_EXERCISE_. Below are entries; output exactly the lines from the one with "U1 pin THR: CV -> RAMP" to the one with "R6: 330 (OPTO2, PULSE) -> 390 (OPTO2, PULSE)", both included, and nothing else.
··· DATA FOR PROCESSING ···
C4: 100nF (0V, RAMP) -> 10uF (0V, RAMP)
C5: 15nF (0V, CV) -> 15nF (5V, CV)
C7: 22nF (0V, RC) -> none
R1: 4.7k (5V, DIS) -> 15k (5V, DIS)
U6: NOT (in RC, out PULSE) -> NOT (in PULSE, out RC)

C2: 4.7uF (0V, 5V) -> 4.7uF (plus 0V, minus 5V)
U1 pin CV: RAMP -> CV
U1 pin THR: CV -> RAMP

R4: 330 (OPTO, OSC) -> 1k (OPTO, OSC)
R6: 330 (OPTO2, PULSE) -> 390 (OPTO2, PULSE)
···
··· DATA FOR PROCESSING ···
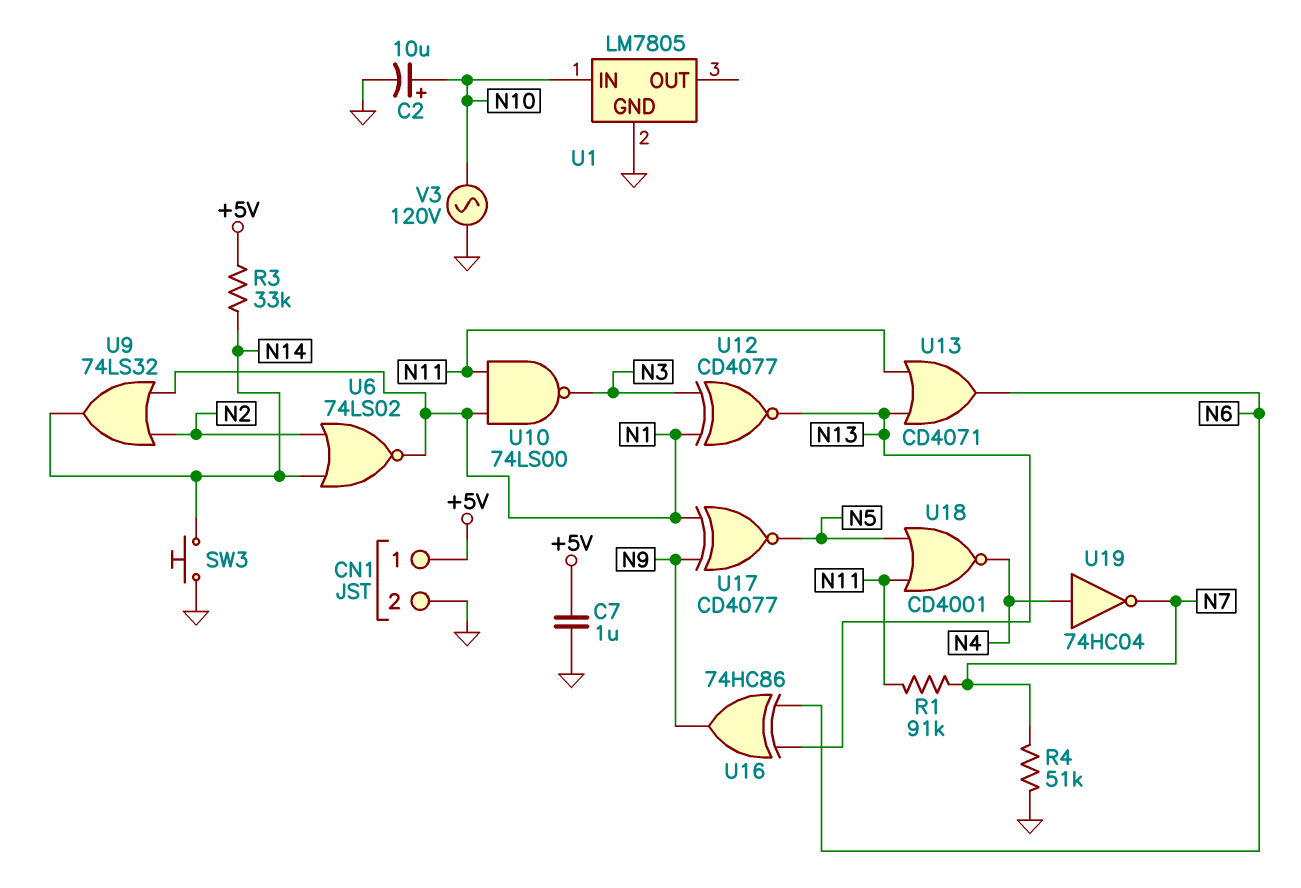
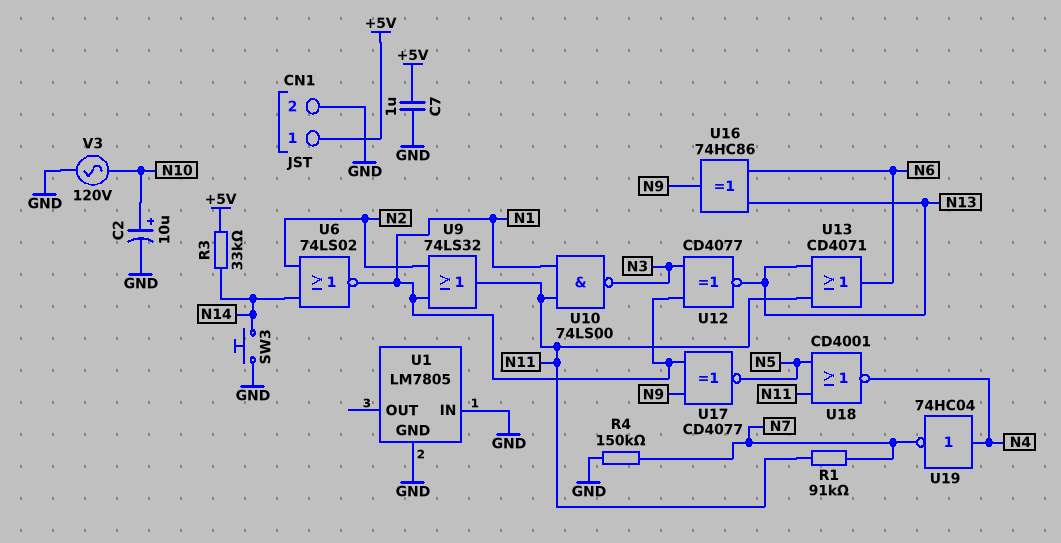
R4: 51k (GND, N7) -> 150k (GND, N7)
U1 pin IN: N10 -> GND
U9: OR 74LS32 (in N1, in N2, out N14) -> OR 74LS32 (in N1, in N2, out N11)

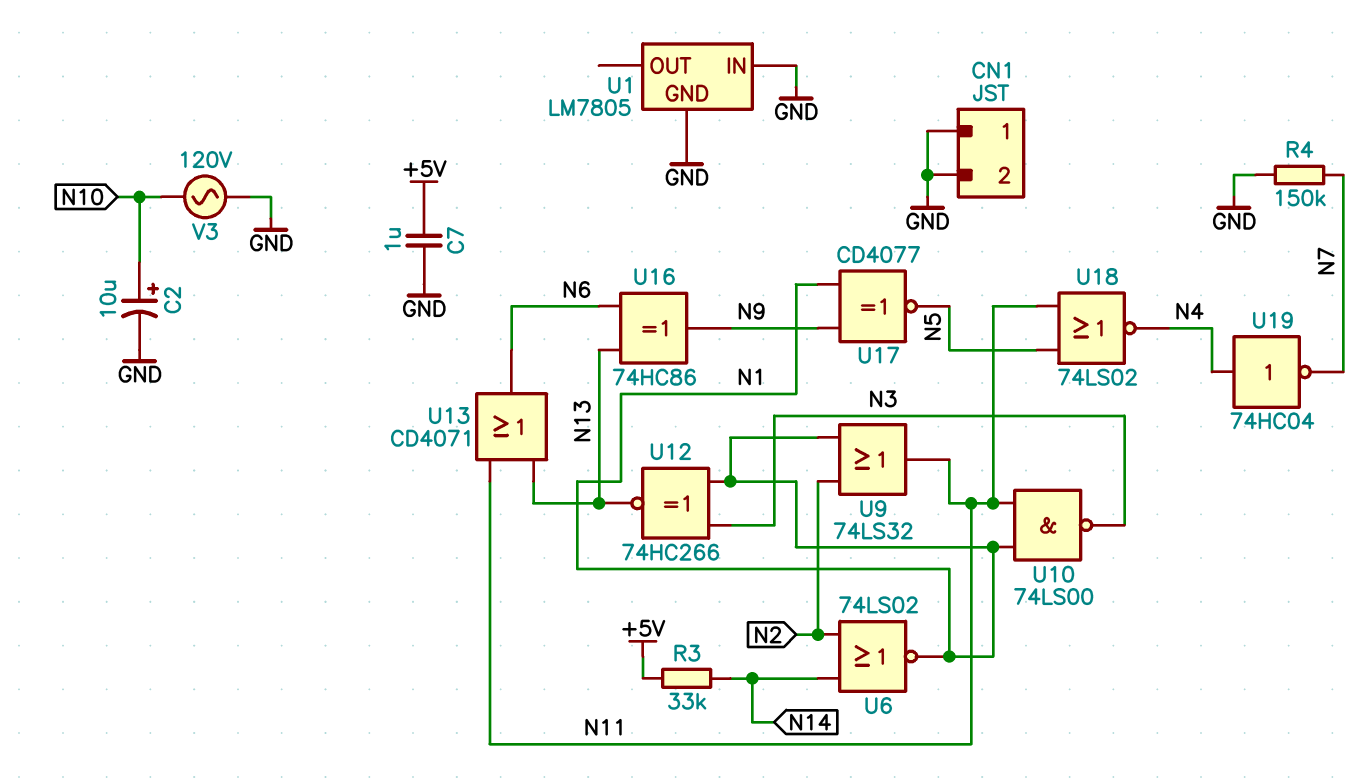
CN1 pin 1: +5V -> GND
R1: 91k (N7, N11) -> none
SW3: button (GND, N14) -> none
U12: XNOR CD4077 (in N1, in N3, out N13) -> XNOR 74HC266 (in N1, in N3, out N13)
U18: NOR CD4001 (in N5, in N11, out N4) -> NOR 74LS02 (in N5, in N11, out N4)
···
_EXERCISE OUTPUT_.
U1 pin THR: CV -> RAMP

R4: 330 (OPTO, OSC) -> 1k (OPTO, OSC)
R6: 330 (OPTO2, PULSE) -> 390 (OPTO2, PULSE)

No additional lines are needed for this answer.